## Collected data
* * * * * * *

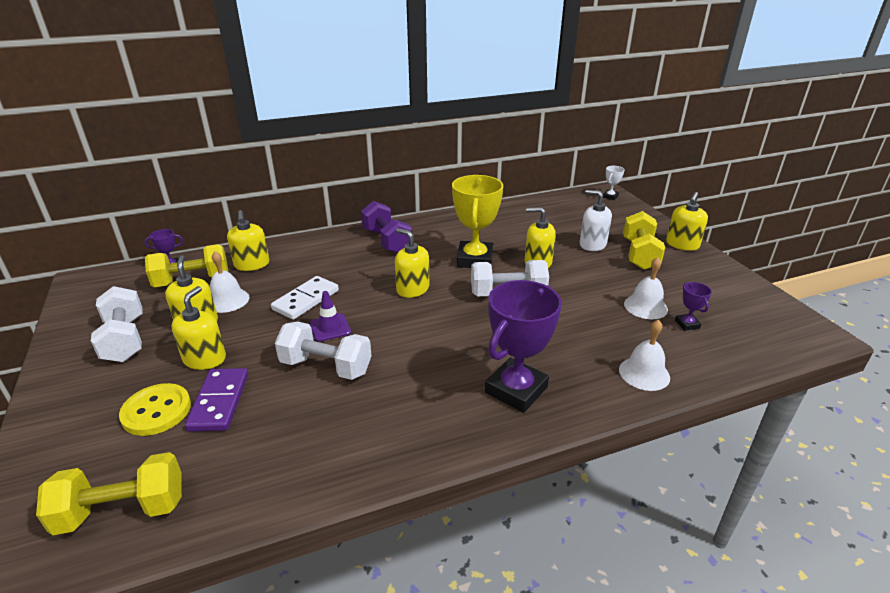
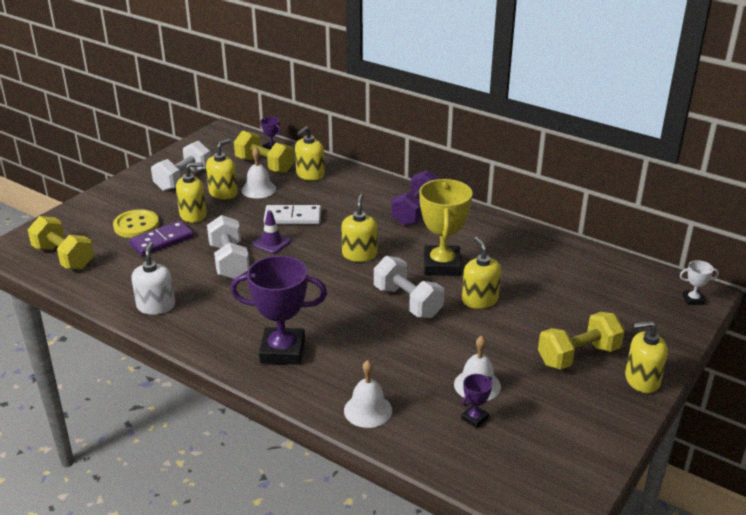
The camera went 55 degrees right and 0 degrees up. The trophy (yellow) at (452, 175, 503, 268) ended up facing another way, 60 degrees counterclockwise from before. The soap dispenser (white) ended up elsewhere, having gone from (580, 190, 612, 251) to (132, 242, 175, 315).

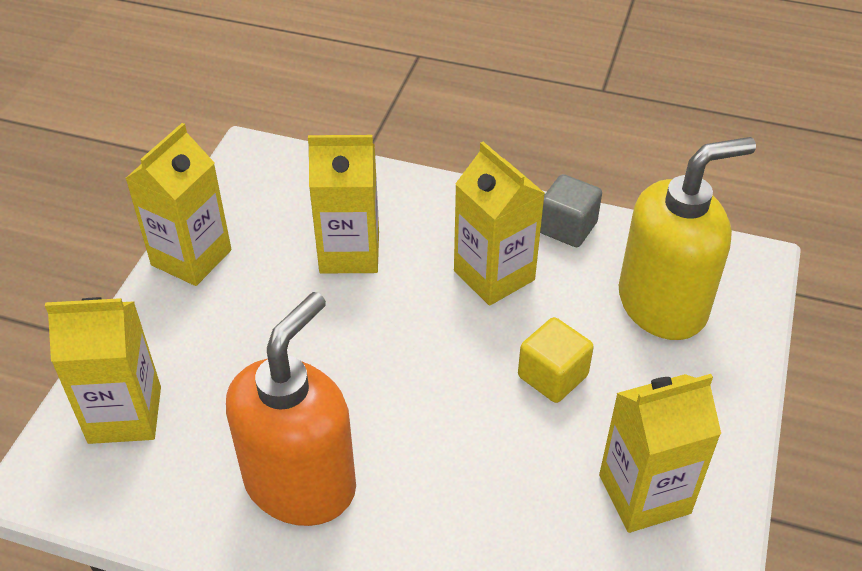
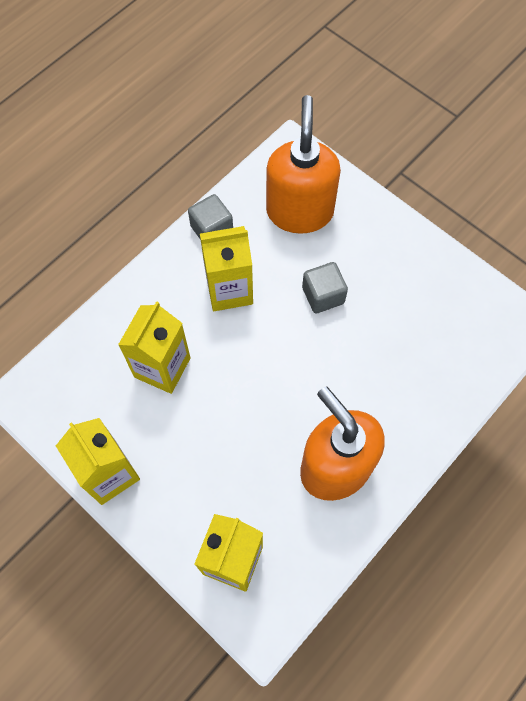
The camera went 65 degrees left and 20 degrees up. What was the soap dispenser (yellow) at (619, 137, 756, 340) turned into the soap dispenser (orange) at (266, 95, 341, 234). What was the cube (yellow) at (518, 317, 594, 403) turned into the cube (grey) at (302, 262, 348, 313). The second view lost the carton (yellow) at (599, 374, 721, 533).

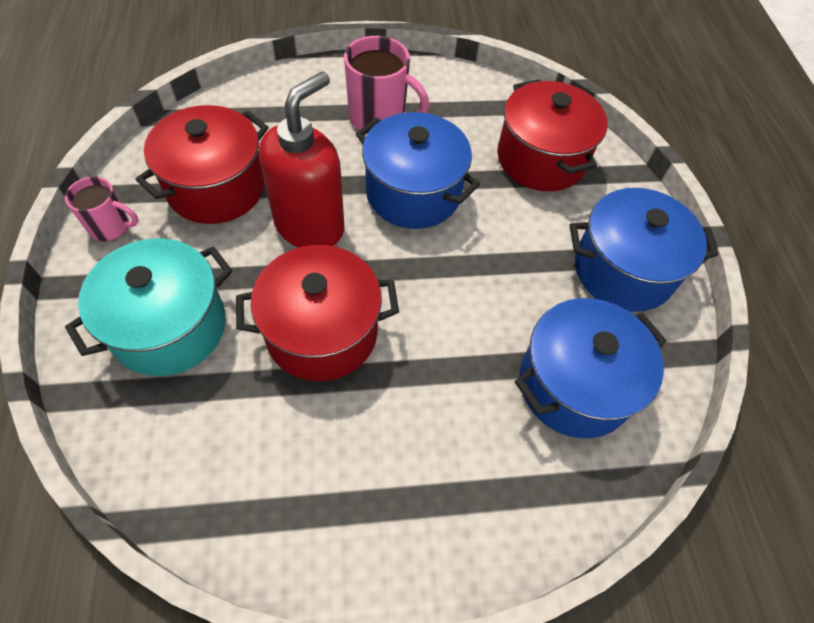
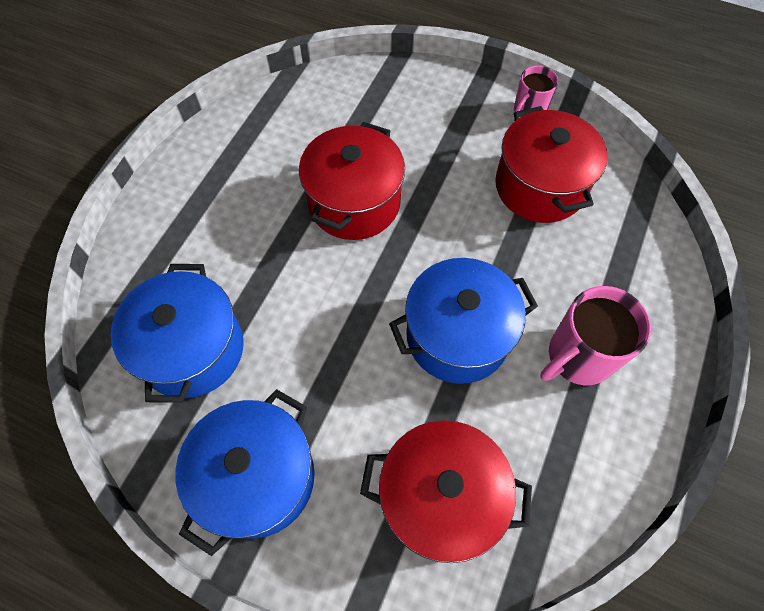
The camera went 125 degrees right and 5 degrees up. The second view lost the soap dispenser (red) at (259, 71, 344, 248). The second view lost the pot (turquoise) at (65, 238, 233, 376).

* * * * * * *

## How to complete this task
The whole listing above should be restated word for word, minus any images.

## Response
The camera went 55 degrees right and 0 degrees up. The trophy (yellow) at (452, 175, 503, 268) ended up facing another way, 60 degrees counterclockwise from before. The soap dispenser (white) ended up elsewhere, having gone from (580, 190, 612, 251) to (132, 242, 175, 315).

The camera went 65 degrees left and 20 degrees up. What was the soap dispenser (yellow) at (619, 137, 756, 340) turned into the soap dispenser (orange) at (266, 95, 341, 234). What was the cube (yellow) at (518, 317, 594, 403) turned into the cube (grey) at (302, 262, 348, 313). The second view lost the carton (yellow) at (599, 374, 721, 533).

The camera went 125 degrees right and 5 degrees up. The second view lost the soap dispenser (red) at (259, 71, 344, 248). The second view lost the pot (turquoise) at (65, 238, 233, 376).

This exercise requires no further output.